**Exercise brief**
Find the line containing "in_second: [591, 224, 655, 302]" in the entries below. Restate it and each line after it, word for word, up to and including the line containing "in_second: [66, 337, 195, 457]".

Image sets with object changes:
————

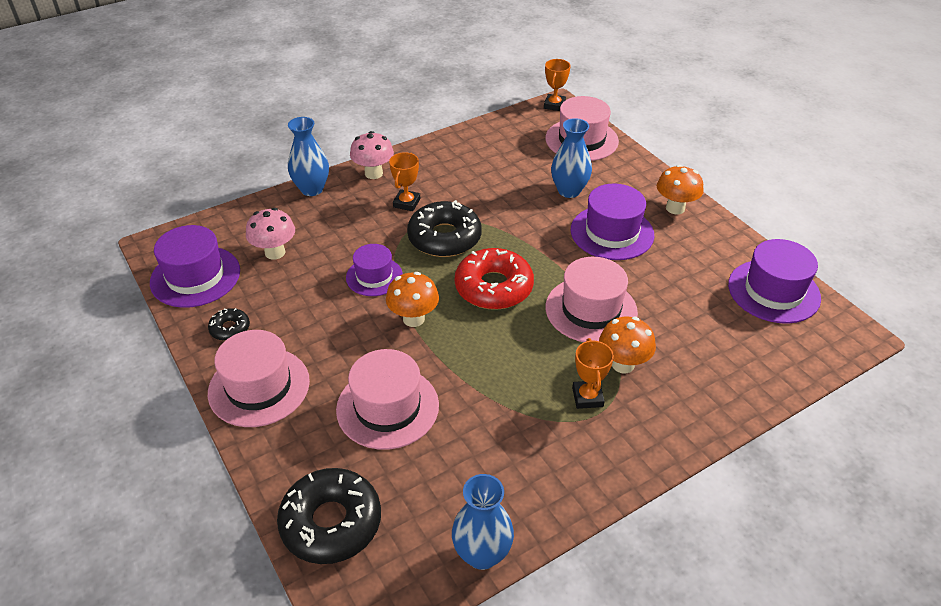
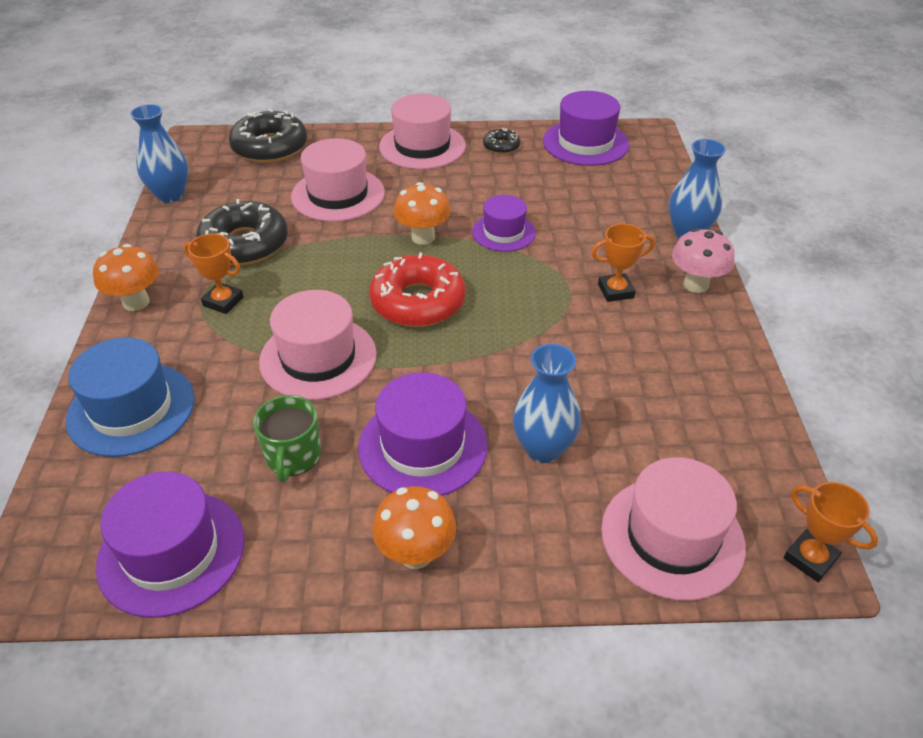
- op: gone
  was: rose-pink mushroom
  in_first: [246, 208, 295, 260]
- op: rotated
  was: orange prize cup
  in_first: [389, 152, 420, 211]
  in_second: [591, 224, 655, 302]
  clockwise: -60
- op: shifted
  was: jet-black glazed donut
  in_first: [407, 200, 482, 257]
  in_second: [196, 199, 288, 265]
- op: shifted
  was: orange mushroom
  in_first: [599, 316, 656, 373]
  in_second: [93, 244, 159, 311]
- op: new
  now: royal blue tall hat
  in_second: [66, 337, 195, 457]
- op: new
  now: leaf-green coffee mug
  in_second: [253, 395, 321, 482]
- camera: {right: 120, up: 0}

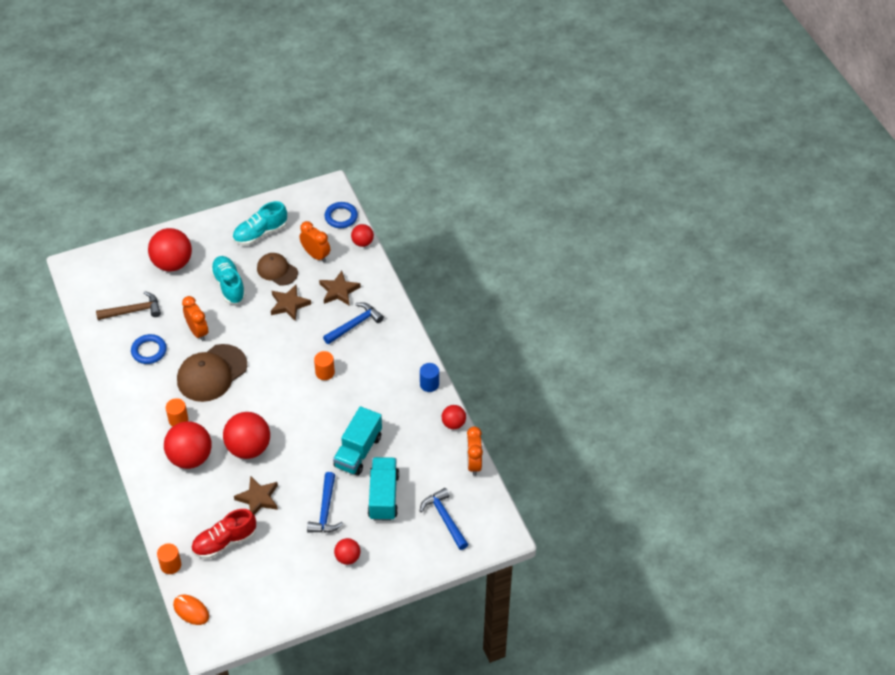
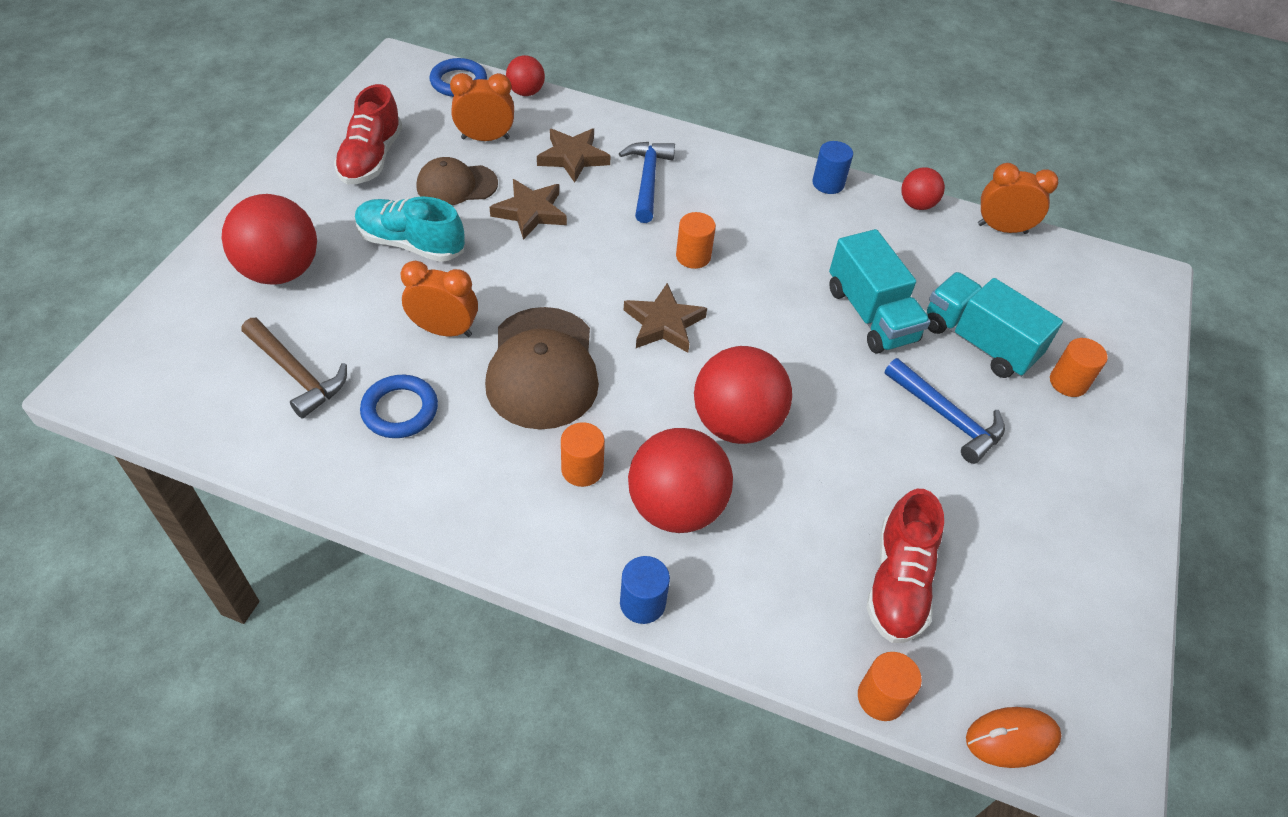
- op: rotated
  was: brown carpenter's hammer
  in_first: [96, 291, 161, 320]
  in_second: [242, 318, 347, 418]
  clockwise: 105
- op: repainted
  was: turquoise lace-up shoe
  now: red lace-up shoe
  in_first: [232, 201, 287, 245]
  in_second: [334, 84, 402, 185]
- op: shifted
  was: brown five-pointed star
  in_first: [234, 476, 278, 515]
  in_second: [624, 283, 707, 353]
- op: gone
  was: red play ball
  in_first: [334, 538, 360, 565]
- op: gone
  was: royal blue carpenter's hammer
  in_first: [420, 488, 468, 550]
- op: rotated
  was: orange clock
  in_first: [467, 426, 483, 476]
  in_second: [978, 163, 1058, 234]
  clockwise: 150
- op: new
  now: royal blue solid cylinder
  in_second: [620, 556, 670, 624]
- op: new
  now: orange solid cylinder
  in_second: [1050, 338, 1108, 397]
- camera: {right: -50, up: 0}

————

**Solution**
  in_second: [591, 224, 655, 302]
  clockwise: -60
- op: shifted
  was: jet-black glazed donut
  in_first: [407, 200, 482, 257]
  in_second: [196, 199, 288, 265]
- op: shifted
  was: orange mushroom
  in_first: [599, 316, 656, 373]
  in_second: [93, 244, 159, 311]
- op: new
  now: royal blue tall hat
  in_second: [66, 337, 195, 457]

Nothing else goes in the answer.